BEGIN Data for processing

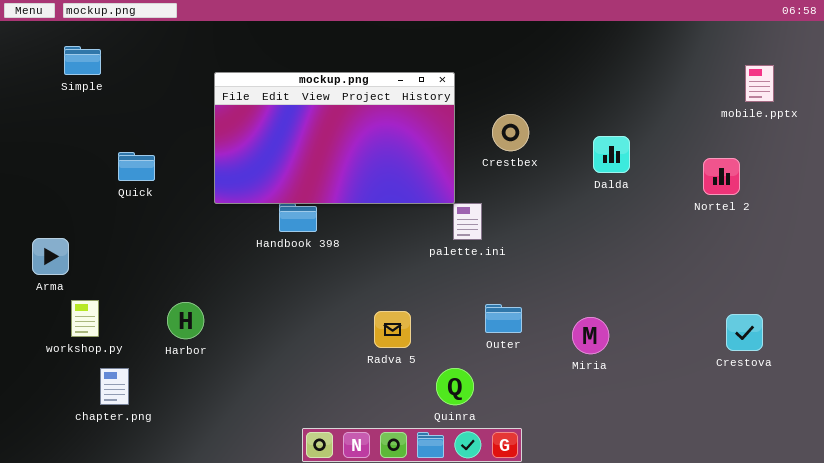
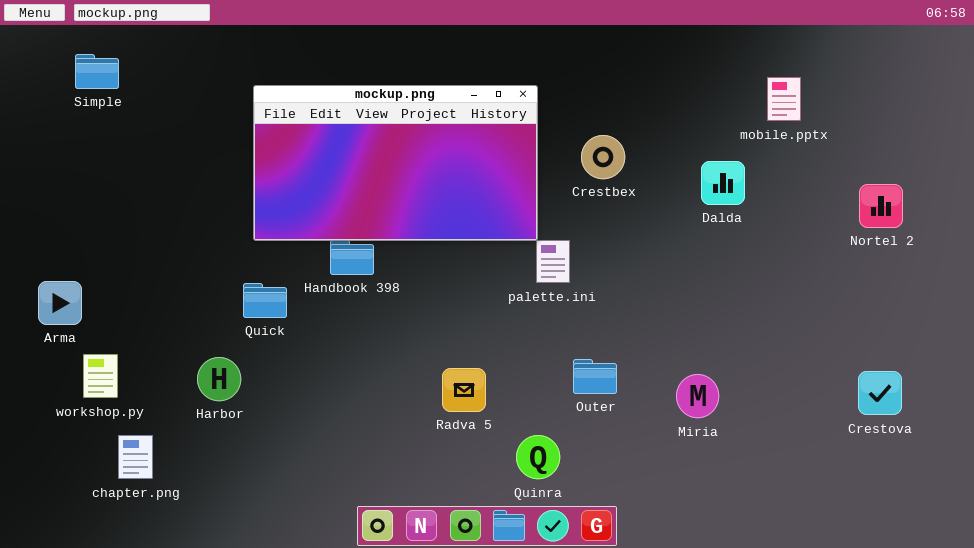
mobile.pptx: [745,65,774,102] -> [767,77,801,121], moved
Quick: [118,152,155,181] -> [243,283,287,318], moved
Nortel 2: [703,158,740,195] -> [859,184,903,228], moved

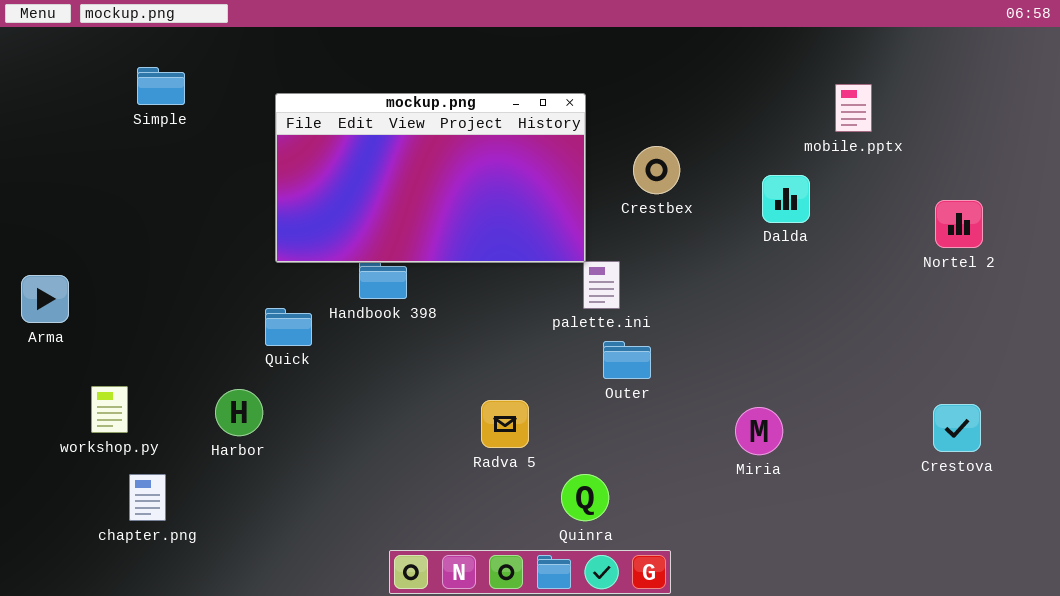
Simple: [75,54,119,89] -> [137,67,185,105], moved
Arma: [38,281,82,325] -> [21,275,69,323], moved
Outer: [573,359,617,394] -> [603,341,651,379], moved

END Data for processing
BEGIN Data for processing

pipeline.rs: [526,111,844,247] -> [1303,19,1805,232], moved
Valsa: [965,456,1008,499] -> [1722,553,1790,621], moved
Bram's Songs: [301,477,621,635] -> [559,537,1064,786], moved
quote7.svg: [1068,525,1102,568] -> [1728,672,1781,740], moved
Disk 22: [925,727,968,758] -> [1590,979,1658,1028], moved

END Data for processing
BEGIN Data for processing

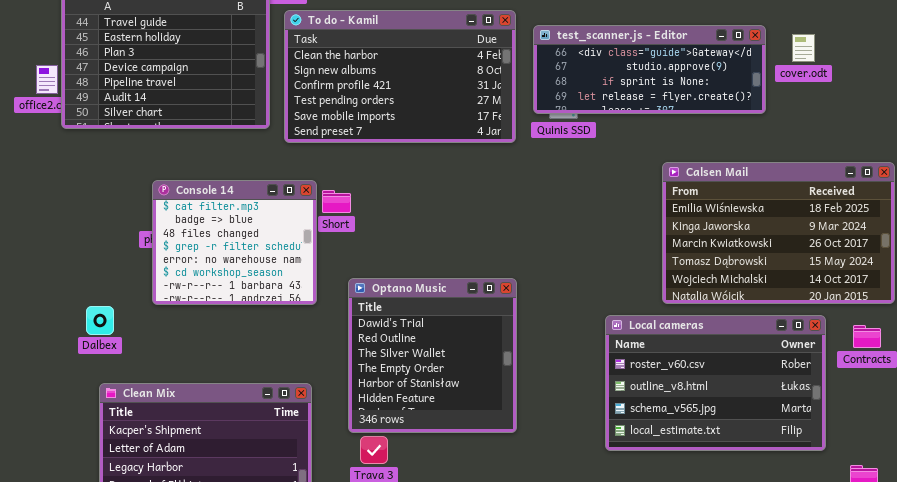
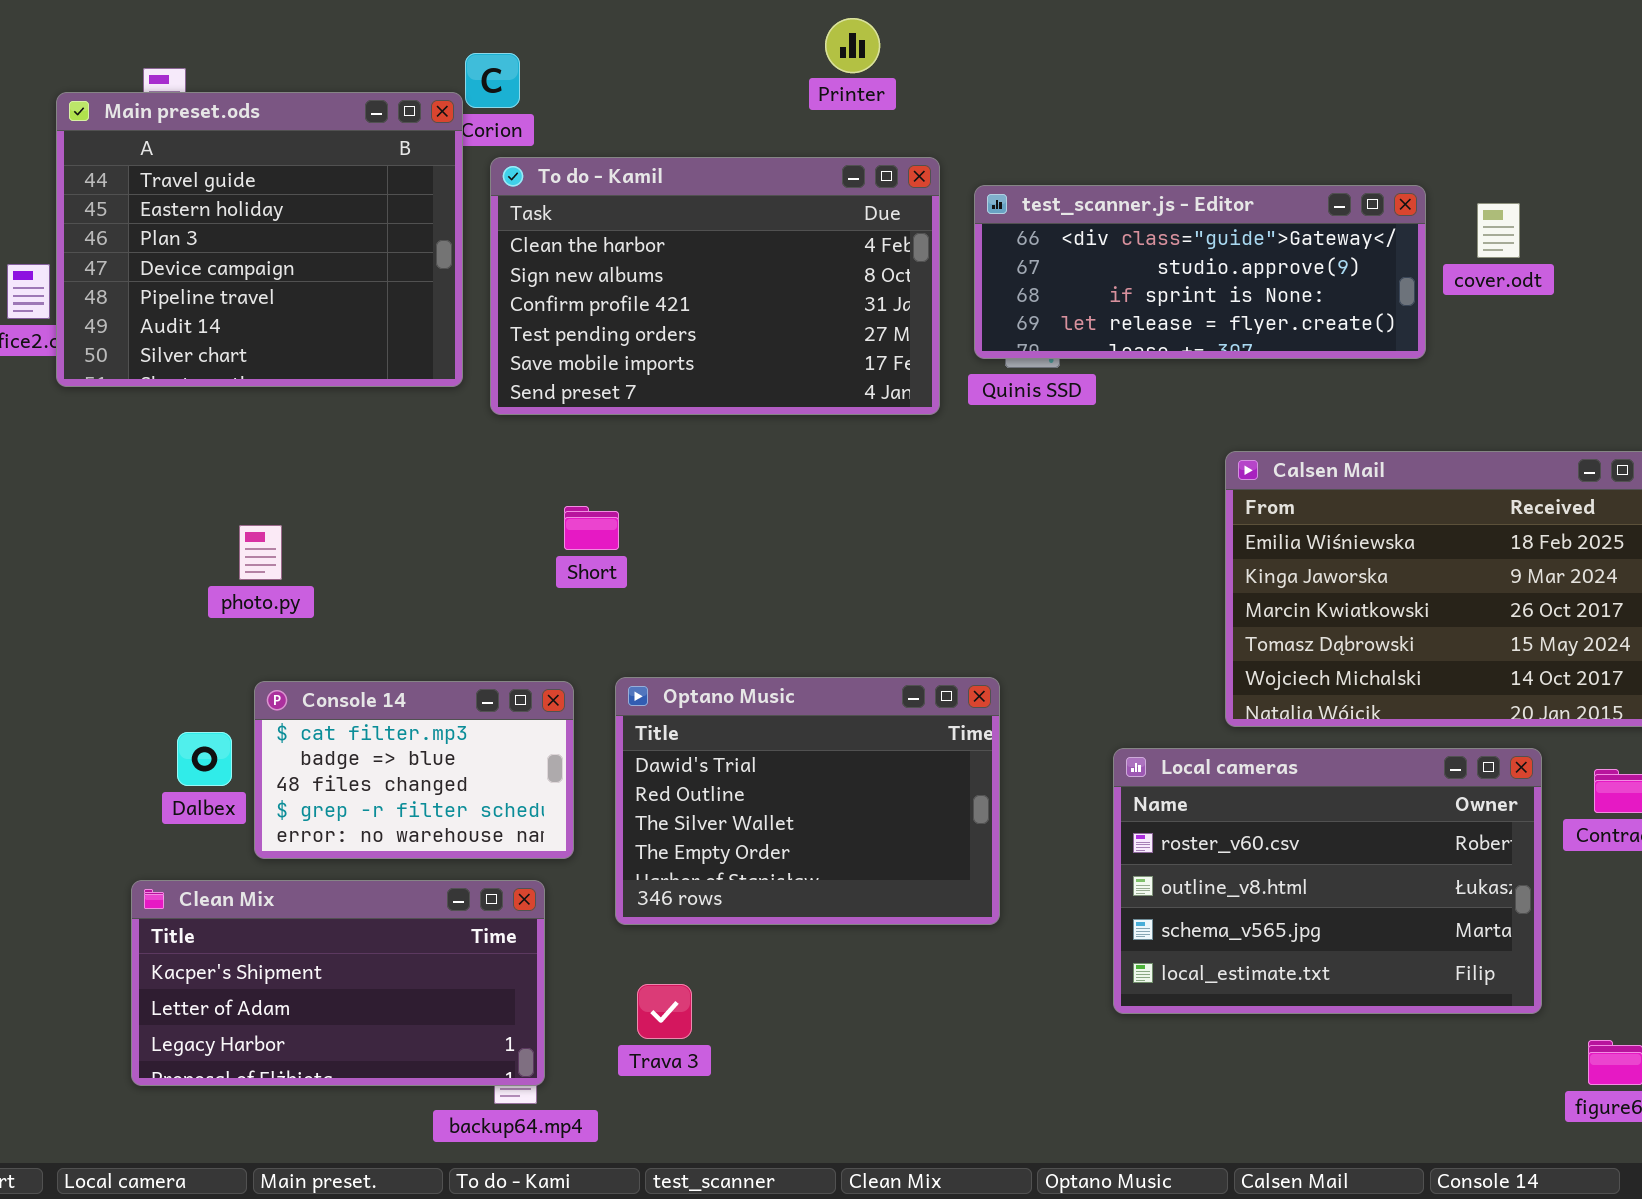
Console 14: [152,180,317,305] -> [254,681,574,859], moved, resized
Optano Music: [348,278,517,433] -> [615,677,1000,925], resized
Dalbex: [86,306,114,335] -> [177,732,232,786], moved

END Data for processing

Prompt |
Only the lines above from the one with "Simple: [75,54,119,89] ->" through the one with "Outer: [573,359,617,394] ->" should be duplicated, character for character.

Task response |
Simple: [75,54,119,89] -> [137,67,185,105], moved
Arma: [38,281,82,325] -> [21,275,69,323], moved
Outer: [573,359,617,394] -> [603,341,651,379], moved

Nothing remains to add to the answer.